→ EXERCISE OBJECTIVE
Reproduce all of the records word for word, omitting the pictures.

→ DATA
☆ ☆ ☆
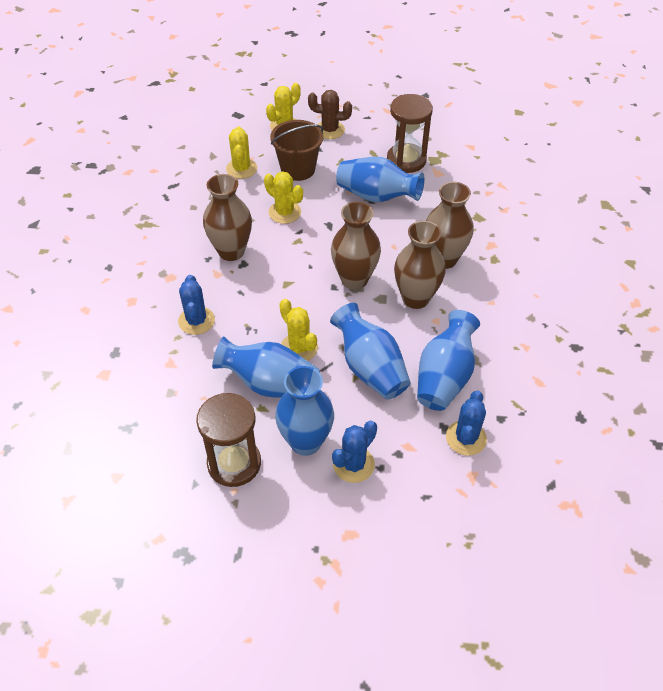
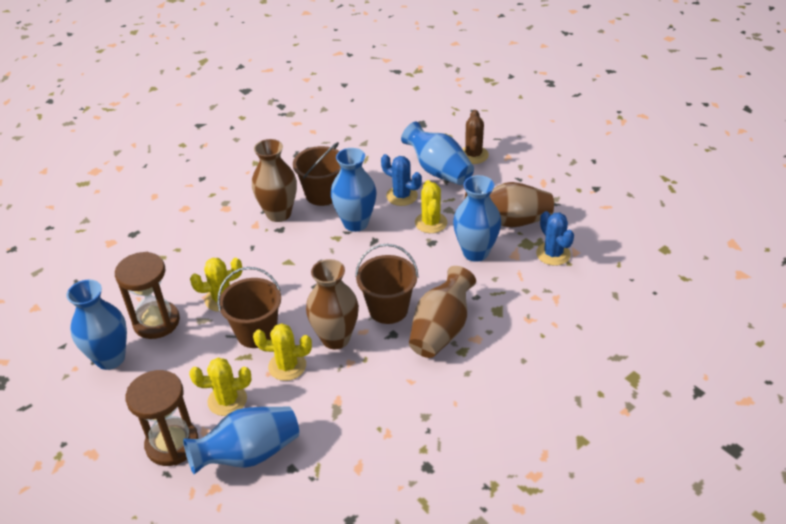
blue cactus: 3 -> 2
brown bucket: 1 -> 3

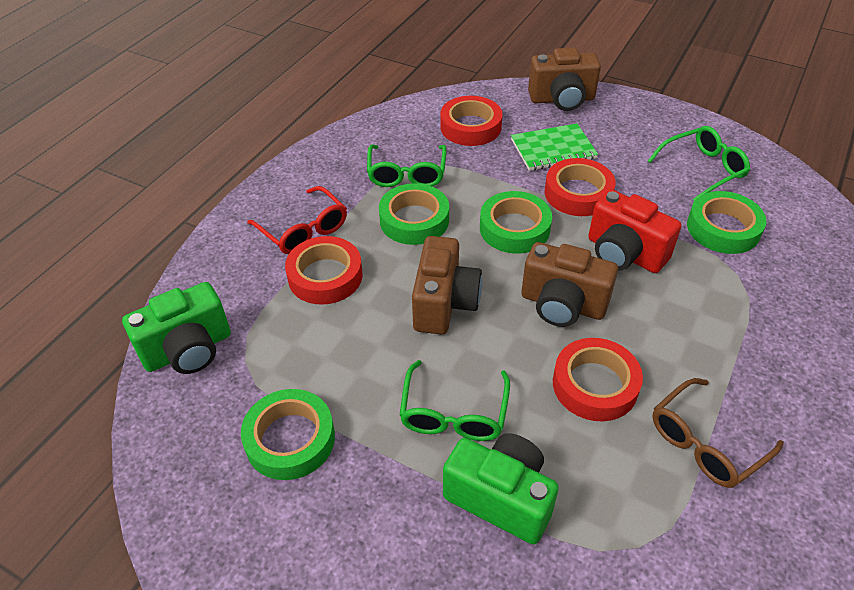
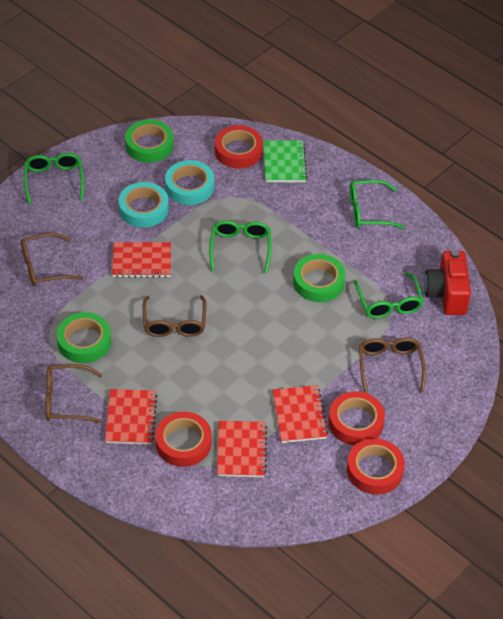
brown camera: 3 -> 0
brown glasses: 1 -> 4
green camera: 2 -> 0
green glasses: 3 -> 4
green tape: 4 -> 3
red glasses: 1 -> 0
red notebook: 0 -> 4
turquoise tape: 0 -> 2

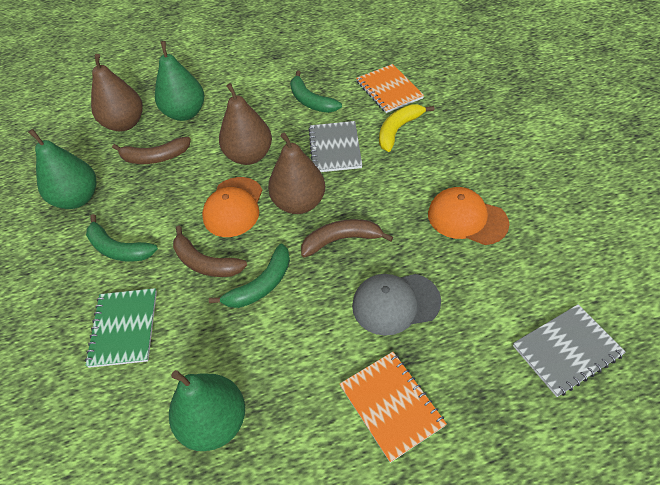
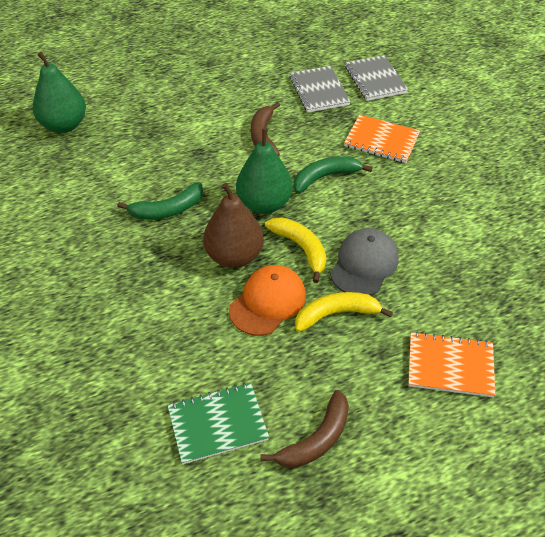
brown banana: 3 -> 2
brown pear: 3 -> 1
green banana: 3 -> 2
green pear: 3 -> 2
orange cap: 2 -> 1
yellow banana: 1 -> 2

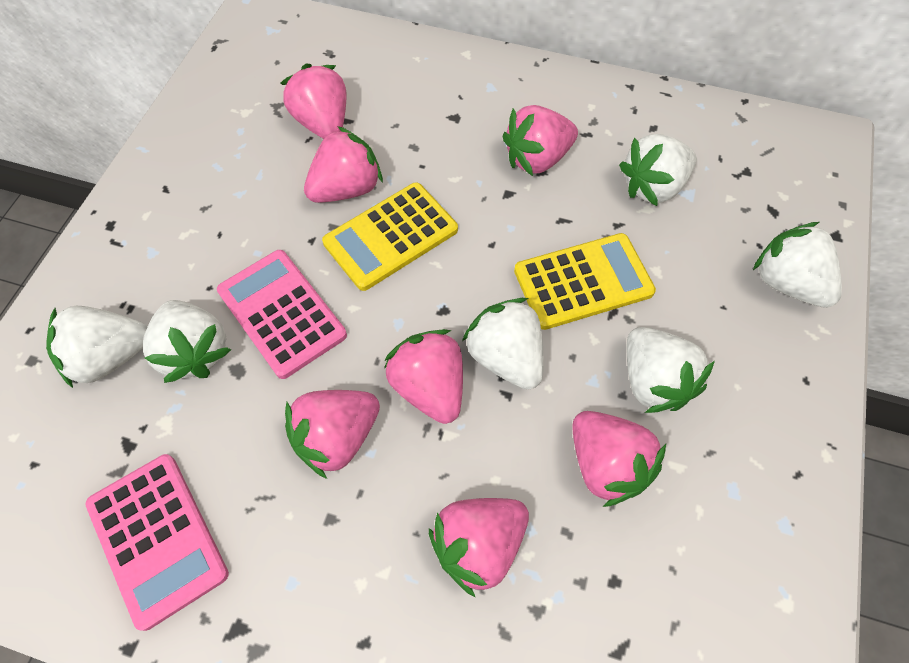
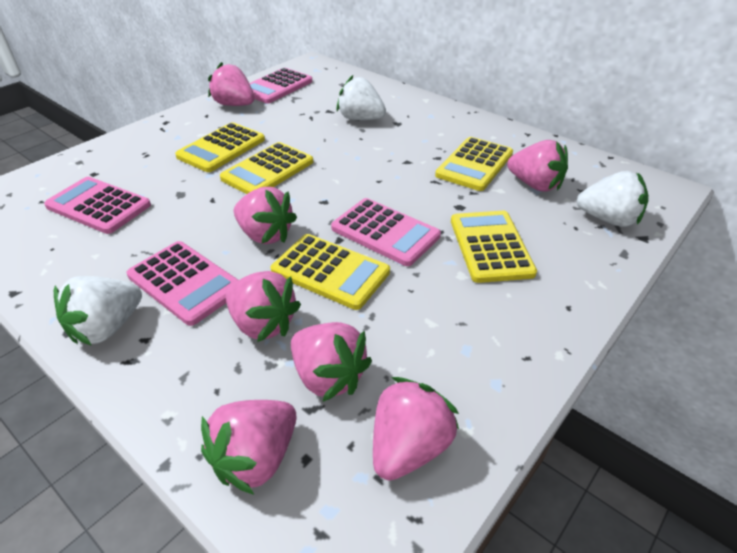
pink calculator: 2 -> 4
white strawberry: 6 -> 3
yellow calculator: 2 -> 5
☆ ☆ ☆
→ WRITTEN ANSWER
blue cactus: 3 -> 2
brown bucket: 1 -> 3

brown camera: 3 -> 0
brown glasses: 1 -> 4
green camera: 2 -> 0
green glasses: 3 -> 4
green tape: 4 -> 3
red glasses: 1 -> 0
red notebook: 0 -> 4
turquoise tape: 0 -> 2

brown banana: 3 -> 2
brown pear: 3 -> 1
green banana: 3 -> 2
green pear: 3 -> 2
orange cap: 2 -> 1
yellow banana: 1 -> 2

pink calculator: 2 -> 4
white strawberry: 6 -> 3
yellow calculator: 2 -> 5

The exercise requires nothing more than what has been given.